**Your task**
Type out the complete listing below word for word, without its pictures.

**Records for the task**
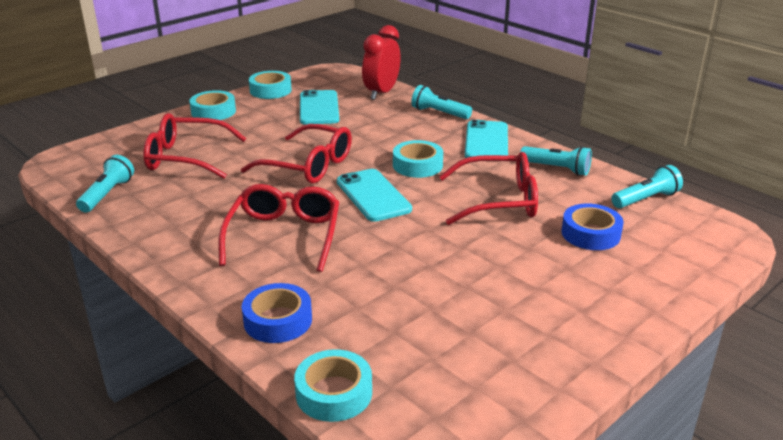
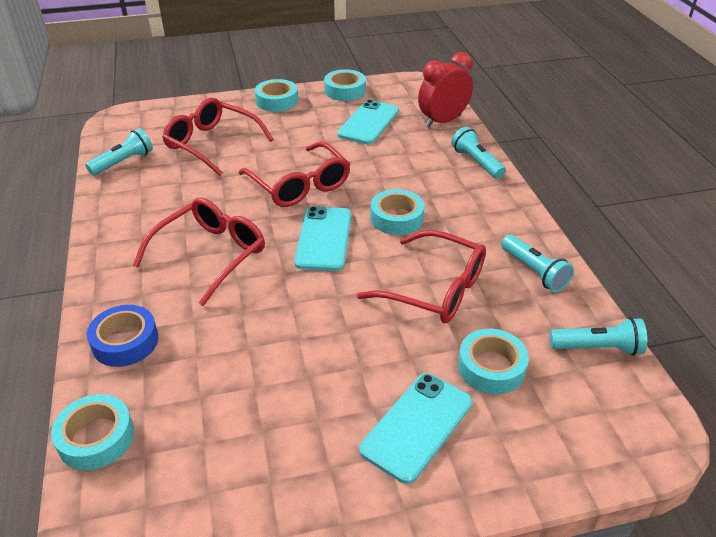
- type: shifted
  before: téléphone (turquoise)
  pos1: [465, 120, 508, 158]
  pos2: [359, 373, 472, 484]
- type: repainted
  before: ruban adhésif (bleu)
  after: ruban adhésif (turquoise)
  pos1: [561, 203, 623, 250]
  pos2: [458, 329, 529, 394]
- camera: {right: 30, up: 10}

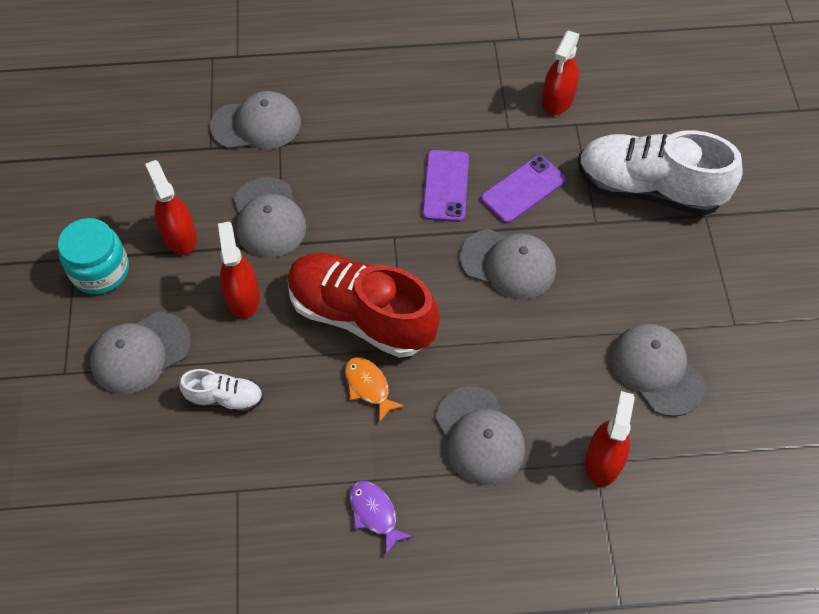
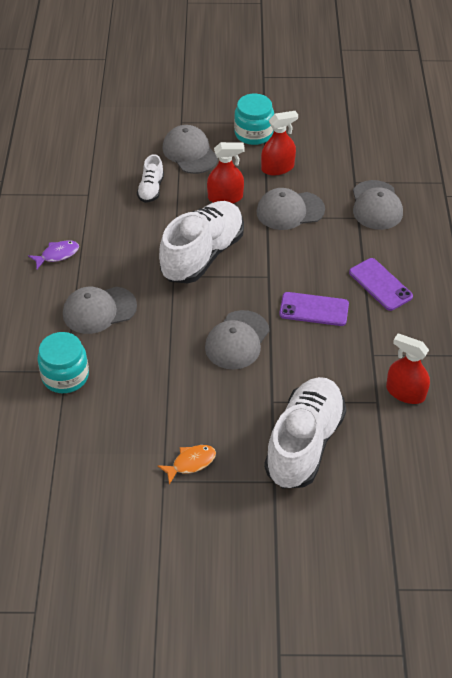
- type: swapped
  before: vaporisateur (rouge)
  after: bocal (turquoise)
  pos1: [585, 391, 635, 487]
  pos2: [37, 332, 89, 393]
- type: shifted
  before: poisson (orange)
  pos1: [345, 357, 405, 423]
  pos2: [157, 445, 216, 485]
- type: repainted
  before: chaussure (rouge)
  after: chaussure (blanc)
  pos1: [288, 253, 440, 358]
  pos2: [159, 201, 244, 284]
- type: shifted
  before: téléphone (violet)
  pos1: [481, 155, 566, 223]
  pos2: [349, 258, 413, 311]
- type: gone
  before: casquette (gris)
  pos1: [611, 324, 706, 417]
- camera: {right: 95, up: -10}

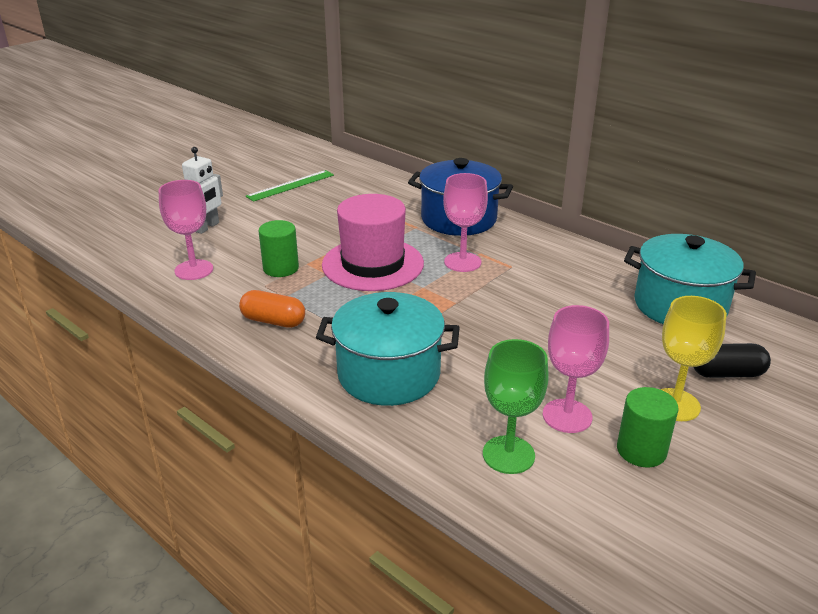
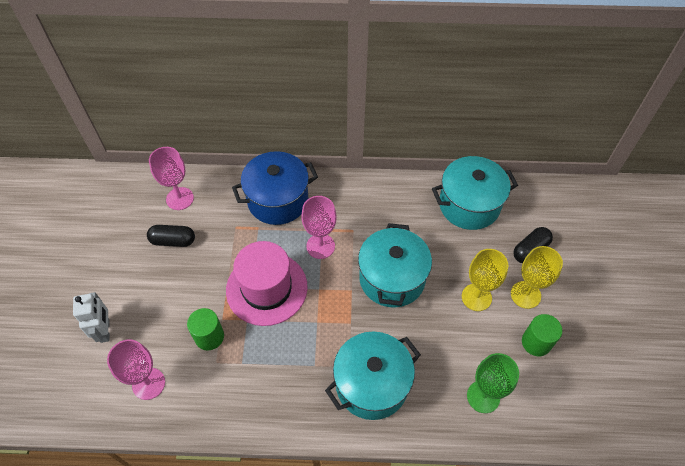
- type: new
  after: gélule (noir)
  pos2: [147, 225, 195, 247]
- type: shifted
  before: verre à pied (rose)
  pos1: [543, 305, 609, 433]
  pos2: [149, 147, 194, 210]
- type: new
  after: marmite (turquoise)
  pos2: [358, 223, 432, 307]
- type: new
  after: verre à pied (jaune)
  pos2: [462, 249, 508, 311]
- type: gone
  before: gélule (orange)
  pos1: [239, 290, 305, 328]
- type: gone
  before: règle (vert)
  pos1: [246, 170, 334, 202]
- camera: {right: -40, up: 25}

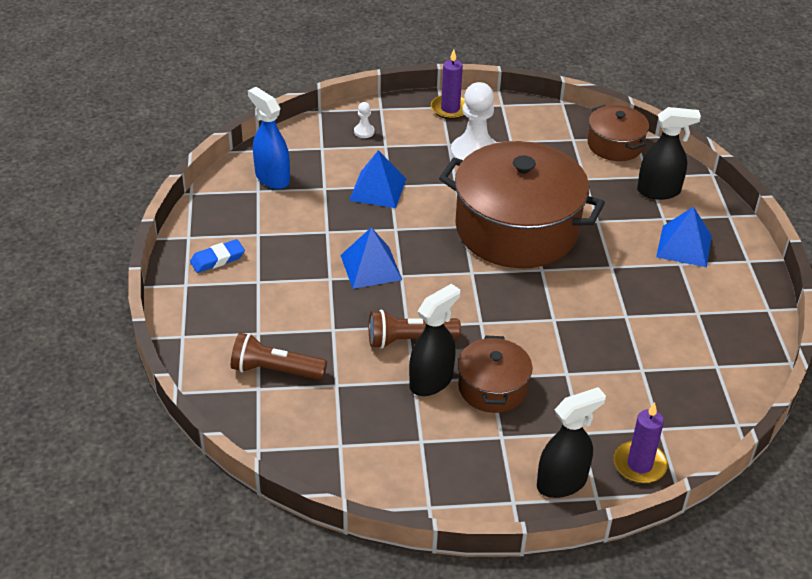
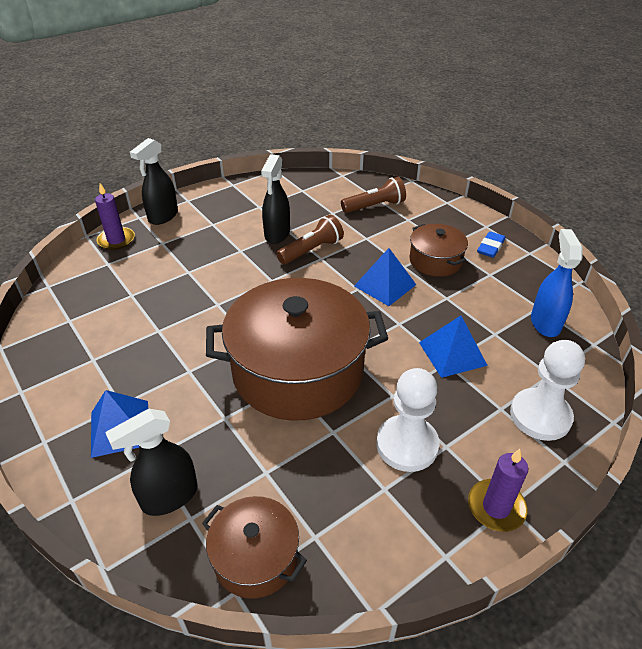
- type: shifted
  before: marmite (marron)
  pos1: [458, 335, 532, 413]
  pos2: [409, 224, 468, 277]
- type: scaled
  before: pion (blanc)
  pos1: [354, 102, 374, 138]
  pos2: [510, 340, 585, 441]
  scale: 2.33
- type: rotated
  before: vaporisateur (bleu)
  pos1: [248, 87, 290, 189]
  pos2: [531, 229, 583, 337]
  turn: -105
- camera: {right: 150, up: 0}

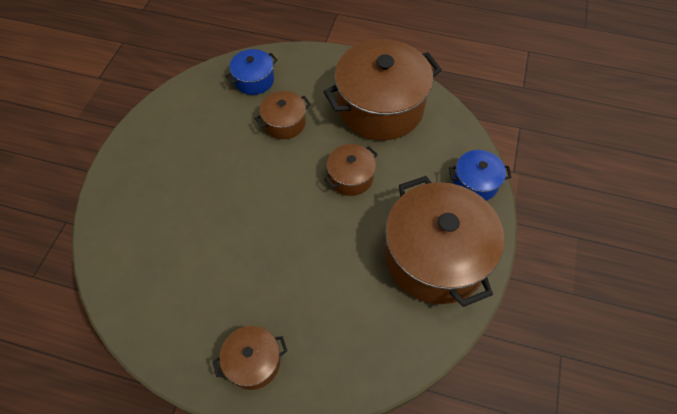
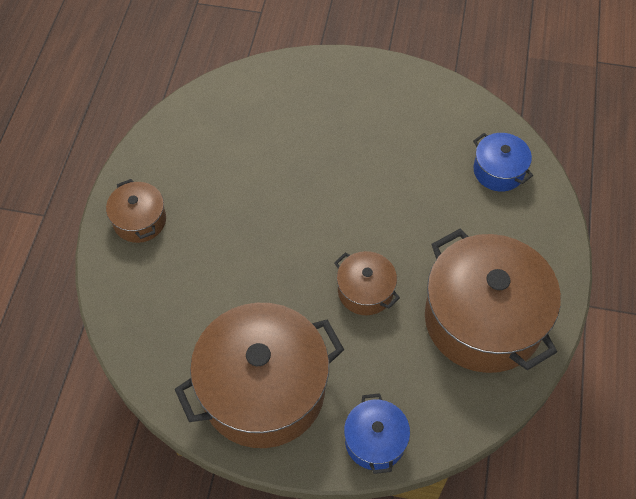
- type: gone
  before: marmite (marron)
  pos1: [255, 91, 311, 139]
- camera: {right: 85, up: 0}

**The completed task**
- type: shifted
  before: téléphone (turquoise)
  pos1: [465, 120, 508, 158]
  pos2: [359, 373, 472, 484]
- type: repainted
  before: ruban adhésif (bleu)
  after: ruban adhésif (turquoise)
  pos1: [561, 203, 623, 250]
  pos2: [458, 329, 529, 394]
- camera: {right: 30, up: 10}

- type: swapped
  before: vaporisateur (rouge)
  after: bocal (turquoise)
  pos1: [585, 391, 635, 487]
  pos2: [37, 332, 89, 393]
- type: shifted
  before: poisson (orange)
  pos1: [345, 357, 405, 423]
  pos2: [157, 445, 216, 485]
- type: repainted
  before: chaussure (rouge)
  after: chaussure (blanc)
  pos1: [288, 253, 440, 358]
  pos2: [159, 201, 244, 284]
- type: shifted
  before: téléphone (violet)
  pos1: [481, 155, 566, 223]
  pos2: [349, 258, 413, 311]
- type: gone
  before: casquette (gris)
  pos1: [611, 324, 706, 417]
- camera: {right: 95, up: -10}

- type: new
  after: gélule (noir)
  pos2: [147, 225, 195, 247]
- type: shifted
  before: verre à pied (rose)
  pos1: [543, 305, 609, 433]
  pos2: [149, 147, 194, 210]
- type: new
  after: marmite (turquoise)
  pos2: [358, 223, 432, 307]
- type: new
  after: verre à pied (jaune)
  pos2: [462, 249, 508, 311]
- type: gone
  before: gélule (orange)
  pos1: [239, 290, 305, 328]
- type: gone
  before: règle (vert)
  pos1: [246, 170, 334, 202]
- camera: {right: -40, up: 25}

- type: shifted
  before: marmite (marron)
  pos1: [458, 335, 532, 413]
  pos2: [409, 224, 468, 277]
- type: scaled
  before: pion (blanc)
  pos1: [354, 102, 374, 138]
  pos2: [510, 340, 585, 441]
  scale: 2.33
- type: rotated
  before: vaporisateur (bleu)
  pos1: [248, 87, 290, 189]
  pos2: [531, 229, 583, 337]
  turn: -105
- camera: {right: 150, up: 0}

- type: gone
  before: marmite (marron)
  pos1: [255, 91, 311, 139]
- camera: {right: 85, up: 0}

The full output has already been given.